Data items
▬▬▬▬▬▬▬▬▬▬

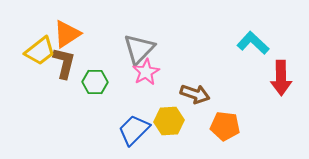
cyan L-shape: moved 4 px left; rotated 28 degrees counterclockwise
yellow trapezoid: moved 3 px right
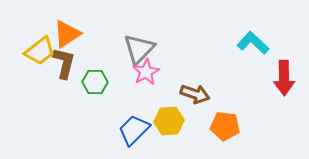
red arrow: moved 3 px right
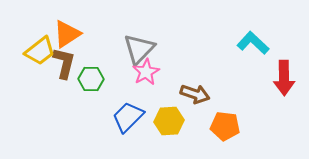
green hexagon: moved 4 px left, 3 px up
blue trapezoid: moved 6 px left, 13 px up
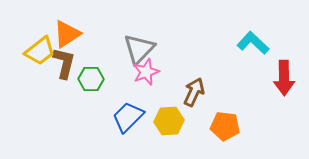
pink star: rotated 8 degrees clockwise
brown arrow: moved 1 px left, 2 px up; rotated 84 degrees counterclockwise
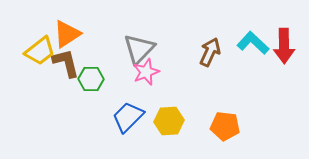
brown L-shape: moved 2 px right; rotated 28 degrees counterclockwise
red arrow: moved 32 px up
brown arrow: moved 16 px right, 40 px up
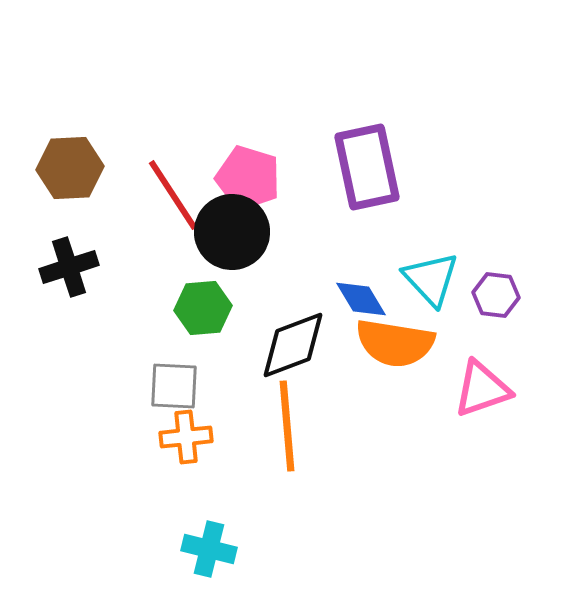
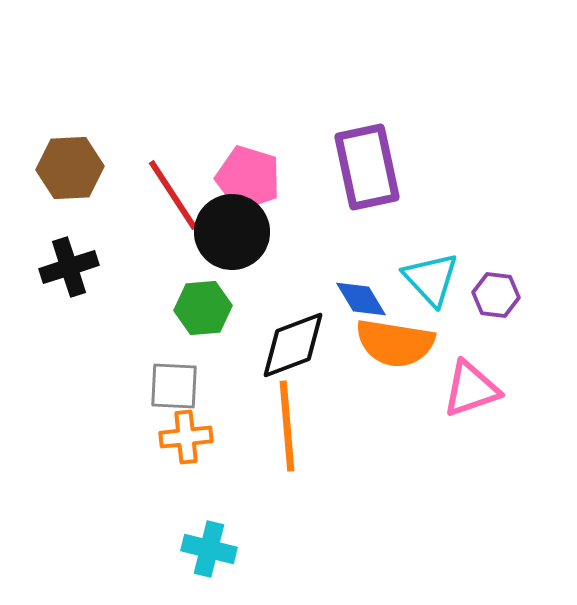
pink triangle: moved 11 px left
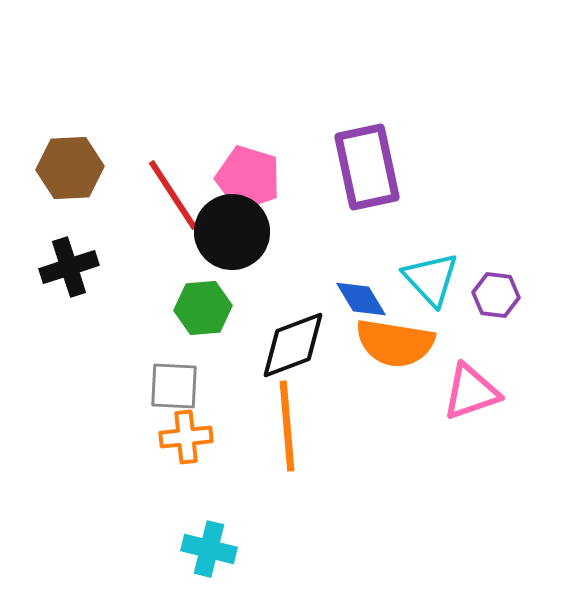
pink triangle: moved 3 px down
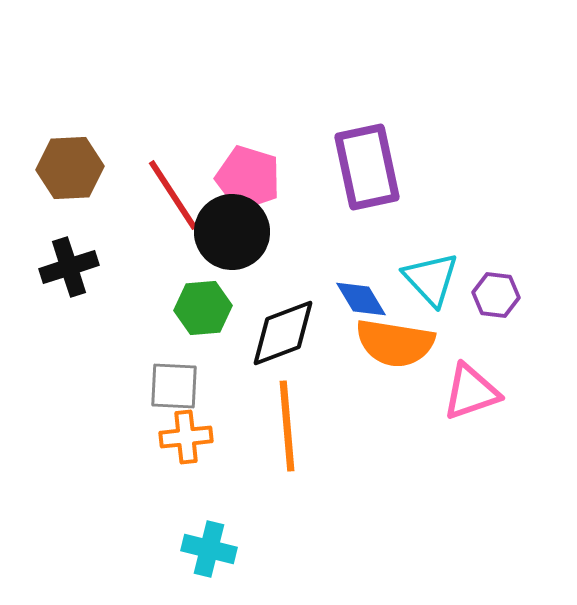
black diamond: moved 10 px left, 12 px up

▬▬▬▬▬▬▬▬▬▬

STATED PROBLEM:
Copy out the items starting at the line that contains "pink star: rotated 8 degrees clockwise" and ending at the last item, with both ends included. Leave the pictures out of your copy.

EXPECTED ANSWER:
pink star: rotated 8 degrees clockwise
brown arrow: moved 1 px left, 2 px up; rotated 84 degrees counterclockwise
brown L-shape: moved 2 px right; rotated 28 degrees counterclockwise
red arrow: moved 32 px up
brown arrow: moved 16 px right, 40 px up
pink triangle: moved 11 px left
pink triangle: moved 3 px down
black diamond: moved 10 px left, 12 px up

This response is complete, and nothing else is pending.